### Work order
Print out the full material below, exact in every line, with no images included.

────────────────────

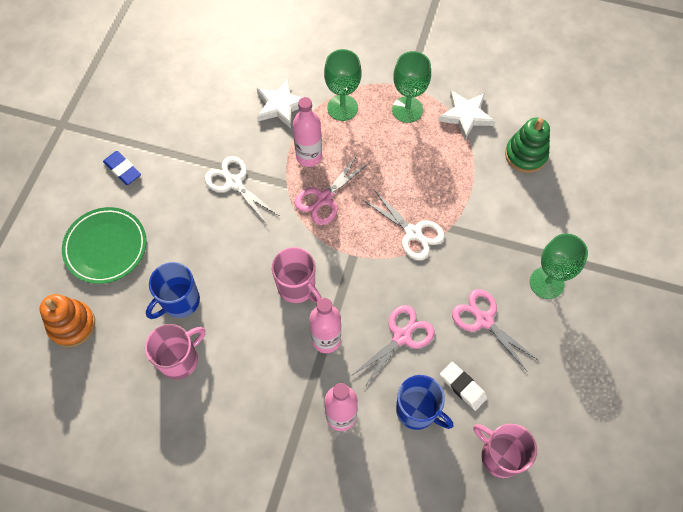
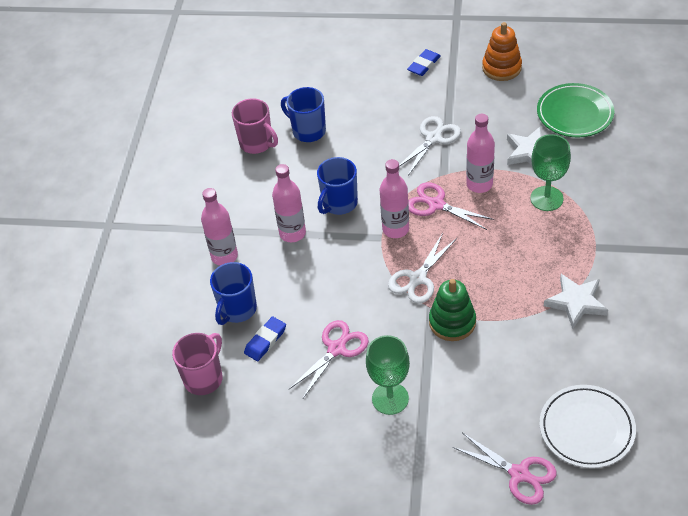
camera: 85 degrees right, 15 degrees down
(72, 325) = (274, 74): orange stacking toy -> orange stacking toy (501, 68)
(106, 247) = (347, 75): green plate -> green plate (574, 114)
(297, 287) = (339, 203): pink mug -> blue mug
(346, 240) = (395, 229): none -> pink bottle
(401, 336) = (306, 287): pink scissors -> pink scissors (519, 474)
(407, 109) = (564, 251): green goblet -> none
(463, 387) = (265, 341): white eraser -> blue eraser
(525, 155) = (544, 363): green stacking toy -> green stacking toy (452, 322)
(593, 141) = (586, 429): none -> white plate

────────────────────

### Answer section
camera: 85 degrees right, 15 degrees down
(72, 325) = (274, 74): orange stacking toy -> orange stacking toy (501, 68)
(106, 247) = (347, 75): green plate -> green plate (574, 114)
(297, 287) = (339, 203): pink mug -> blue mug
(346, 240) = (395, 229): none -> pink bottle
(401, 336) = (306, 287): pink scissors -> pink scissors (519, 474)
(407, 109) = (564, 251): green goblet -> none
(463, 387) = (265, 341): white eraser -> blue eraser
(525, 155) = (544, 363): green stacking toy -> green stacking toy (452, 322)
(593, 141) = (586, 429): none -> white plate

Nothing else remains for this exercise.